● **Excerpted records**:

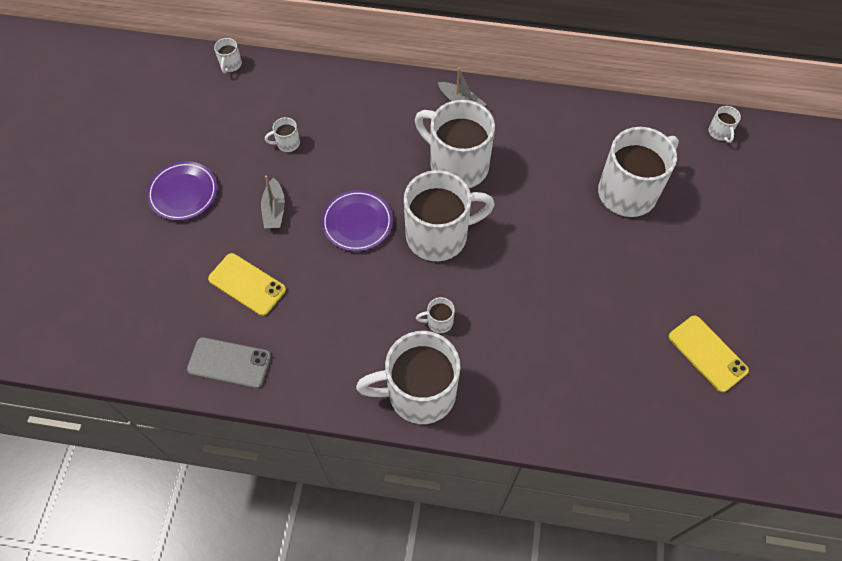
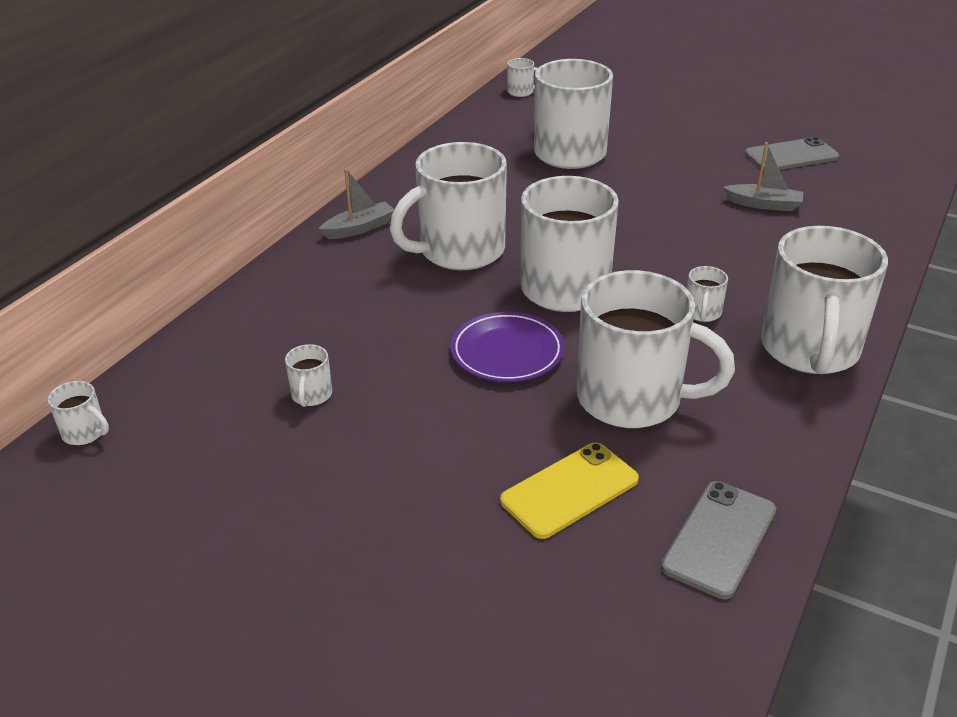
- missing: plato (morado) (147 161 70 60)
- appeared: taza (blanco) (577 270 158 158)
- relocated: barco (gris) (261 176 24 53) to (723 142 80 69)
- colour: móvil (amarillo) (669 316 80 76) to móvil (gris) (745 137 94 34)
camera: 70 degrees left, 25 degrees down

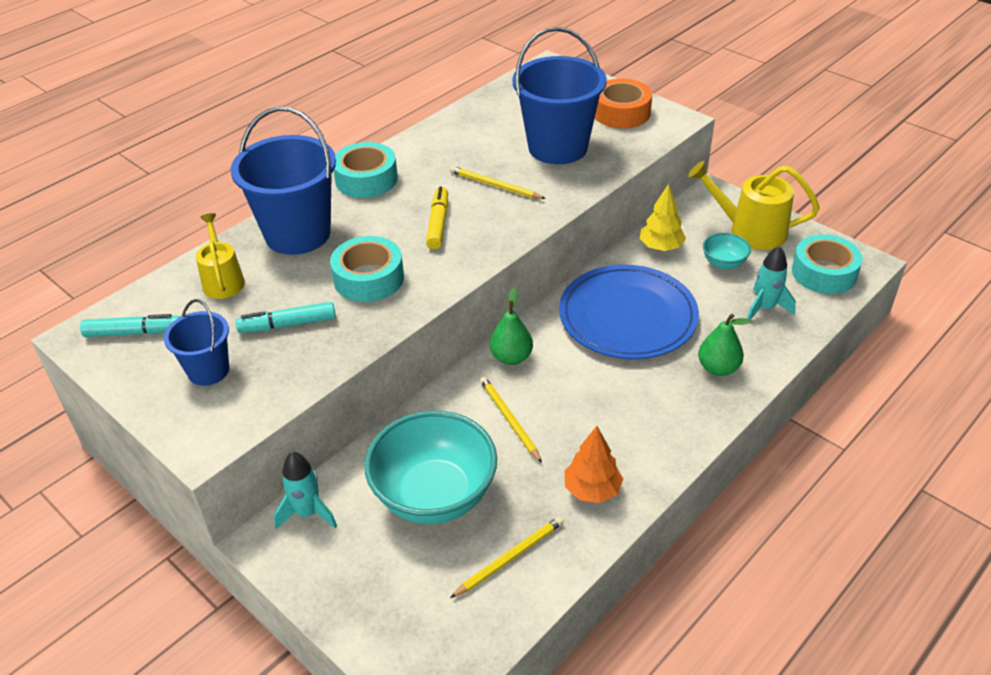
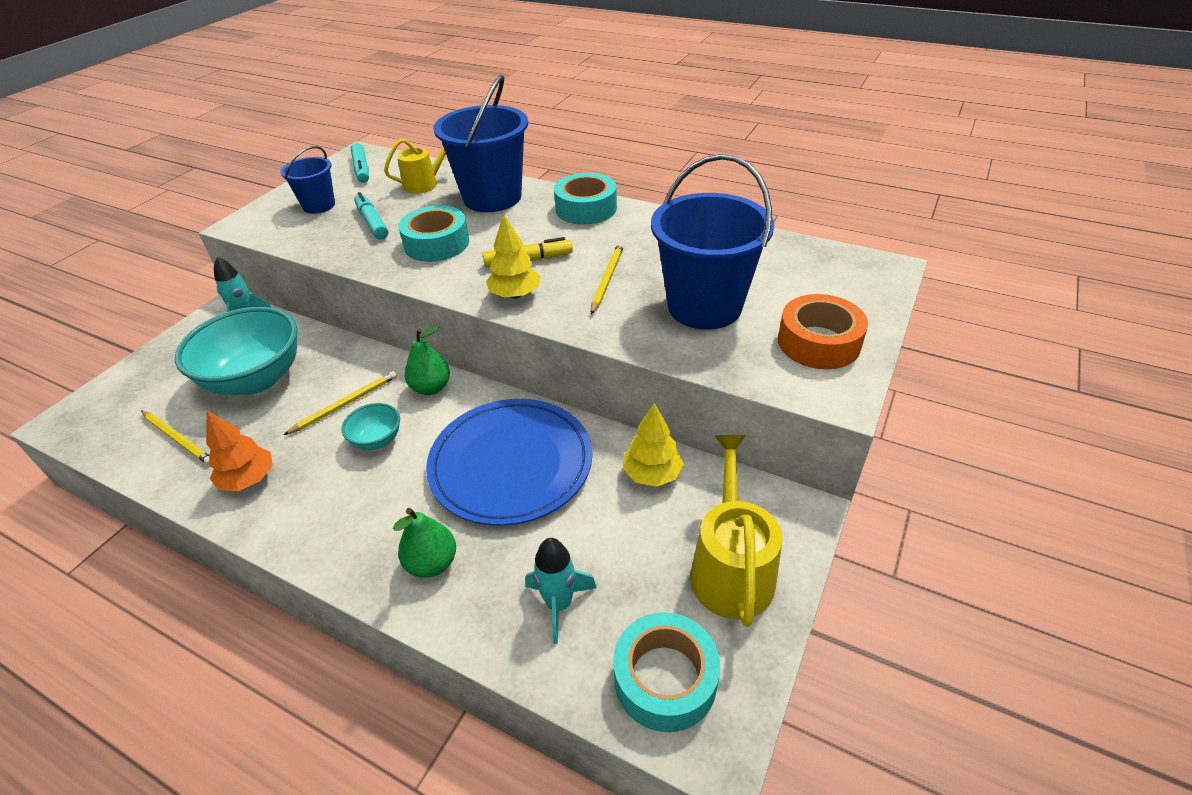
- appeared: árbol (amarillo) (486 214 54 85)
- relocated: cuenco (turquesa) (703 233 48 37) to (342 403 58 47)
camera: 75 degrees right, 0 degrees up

● **What to do**:
For this task, copy every line of the material in which "gris" appears.

● **Response area**:
- relocated: barco (gris) (261 176 24 53) to (723 142 80 69)
- colour: móvil (amarillo) (669 316 80 76) to móvil (gris) (745 137 94 34)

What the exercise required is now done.